### Task goal
Reply only with how many lines in these entries hold the string "brown".

### Input data
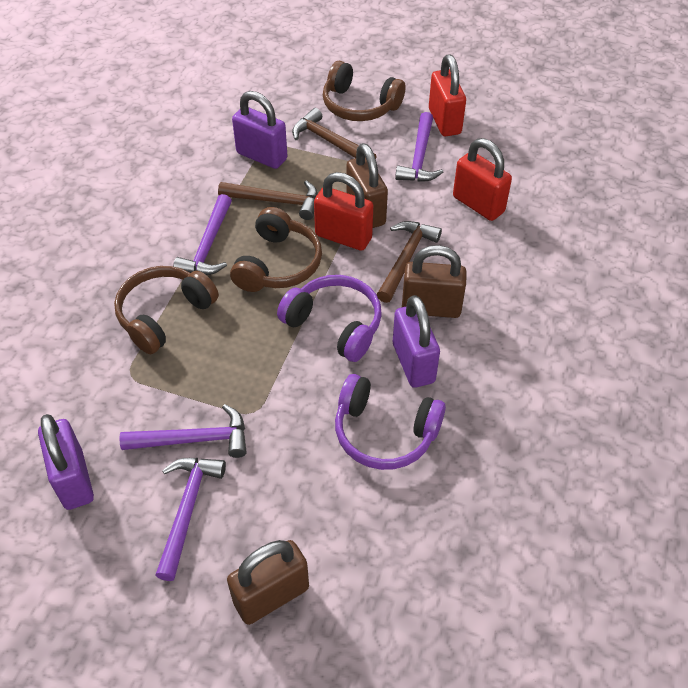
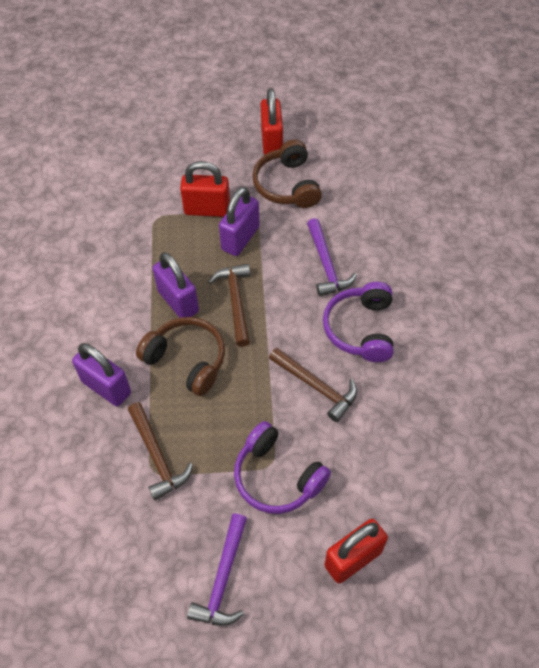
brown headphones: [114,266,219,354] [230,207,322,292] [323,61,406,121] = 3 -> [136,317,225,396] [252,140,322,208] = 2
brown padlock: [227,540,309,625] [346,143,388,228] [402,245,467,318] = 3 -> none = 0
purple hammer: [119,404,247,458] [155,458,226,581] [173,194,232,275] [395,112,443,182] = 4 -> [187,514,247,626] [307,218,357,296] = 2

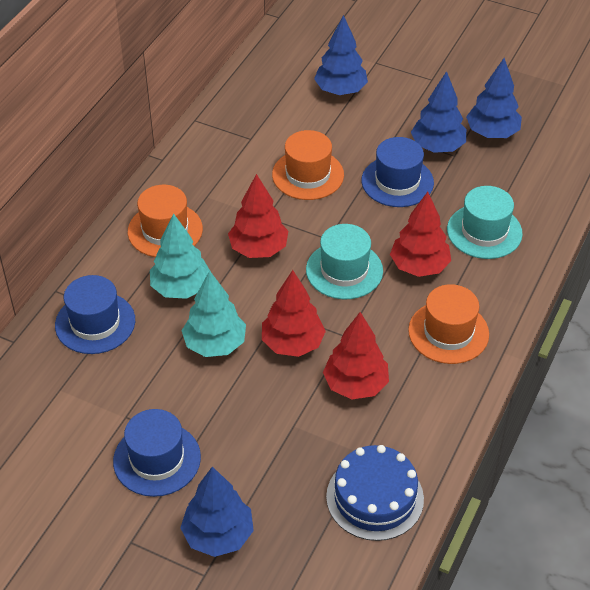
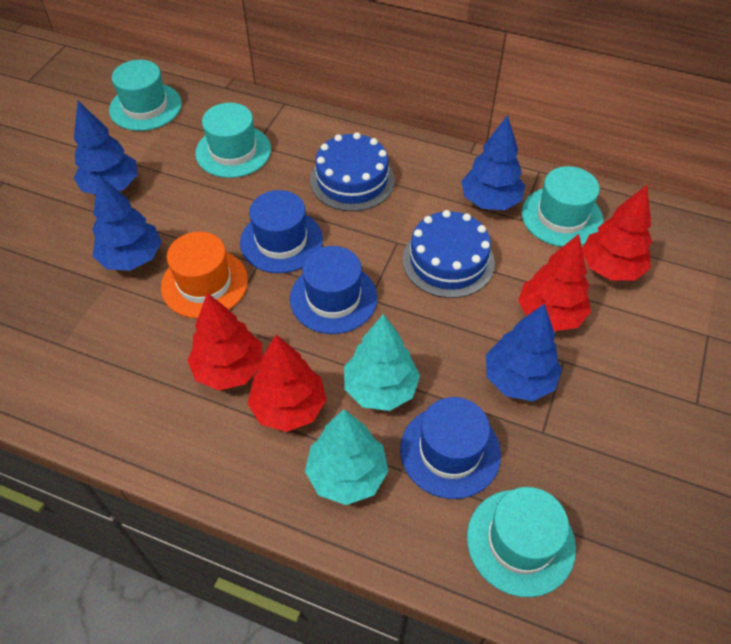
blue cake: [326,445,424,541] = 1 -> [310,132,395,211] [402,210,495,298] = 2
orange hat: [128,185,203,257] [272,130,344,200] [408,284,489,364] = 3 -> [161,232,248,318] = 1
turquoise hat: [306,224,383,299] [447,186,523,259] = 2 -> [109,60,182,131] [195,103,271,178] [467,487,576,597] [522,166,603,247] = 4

### Solution to this problem
2